= WHAT YOU NEED TO DO =
Give the entries again exactly as they appear, but without the images.

(DATA)

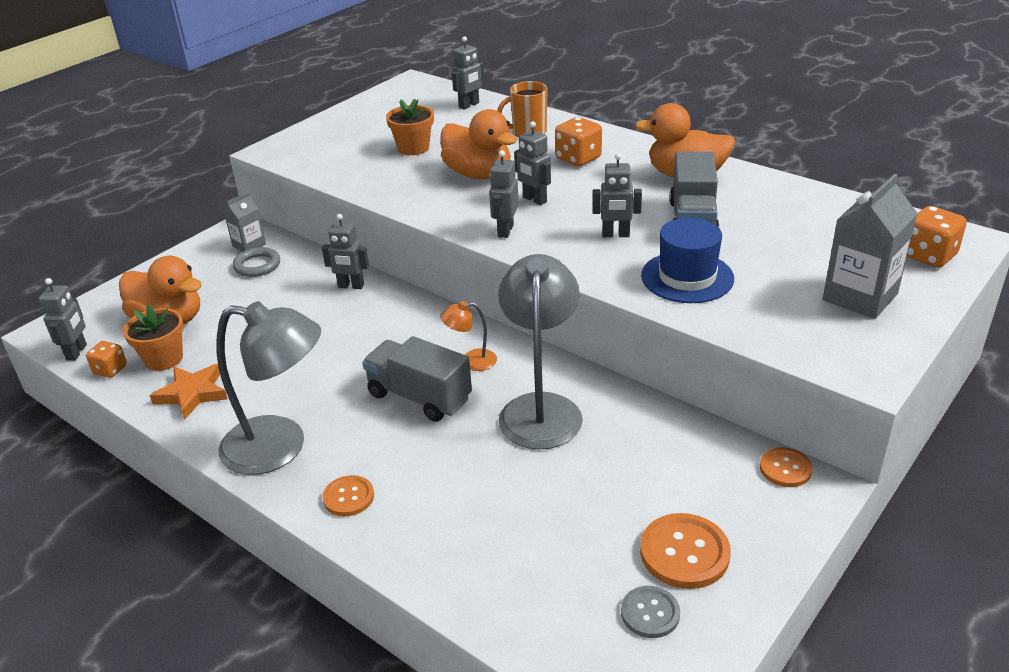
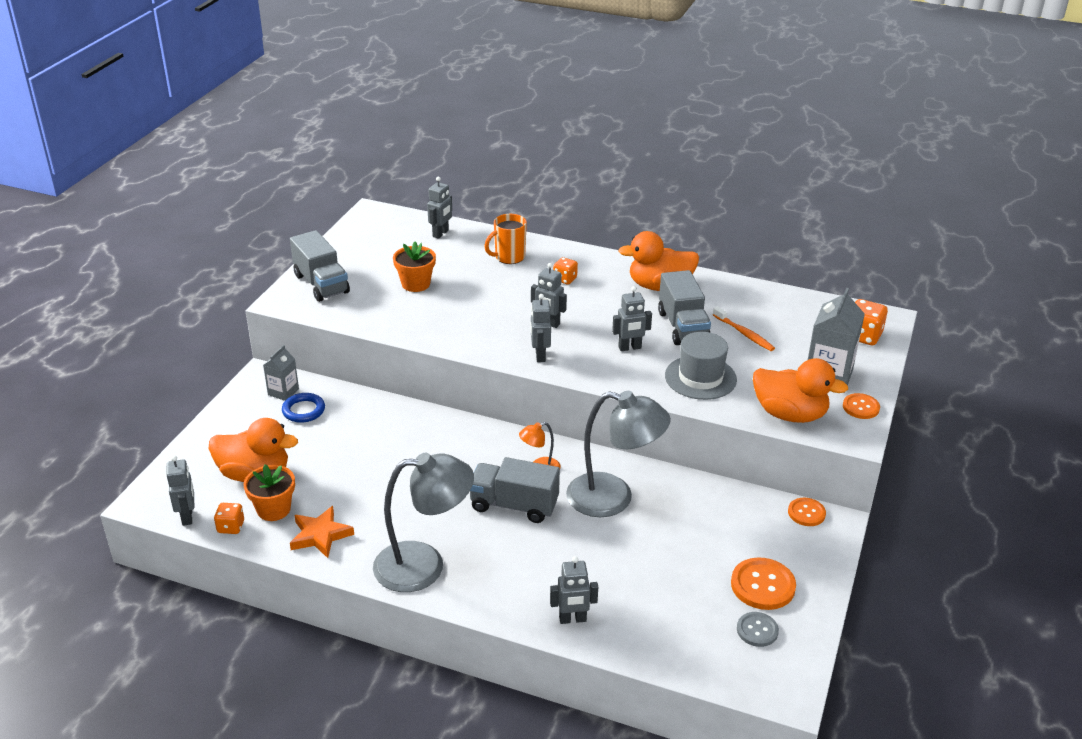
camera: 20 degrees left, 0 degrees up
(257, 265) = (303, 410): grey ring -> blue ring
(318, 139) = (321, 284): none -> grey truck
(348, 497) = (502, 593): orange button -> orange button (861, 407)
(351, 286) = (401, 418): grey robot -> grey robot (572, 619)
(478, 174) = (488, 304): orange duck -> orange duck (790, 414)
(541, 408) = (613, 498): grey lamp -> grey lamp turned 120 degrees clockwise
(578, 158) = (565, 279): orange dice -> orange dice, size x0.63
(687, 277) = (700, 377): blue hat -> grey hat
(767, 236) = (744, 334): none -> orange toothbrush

(End DATA)

= ANSWER SECTION =
camera: 20 degrees left, 0 degrees up
(257, 265) = (303, 410): grey ring -> blue ring
(318, 139) = (321, 284): none -> grey truck
(348, 497) = (502, 593): orange button -> orange button (861, 407)
(351, 286) = (401, 418): grey robot -> grey robot (572, 619)
(478, 174) = (488, 304): orange duck -> orange duck (790, 414)
(541, 408) = (613, 498): grey lamp -> grey lamp turned 120 degrees clockwise
(578, 158) = (565, 279): orange dice -> orange dice, size x0.63
(687, 277) = (700, 377): blue hat -> grey hat
(767, 236) = (744, 334): none -> orange toothbrush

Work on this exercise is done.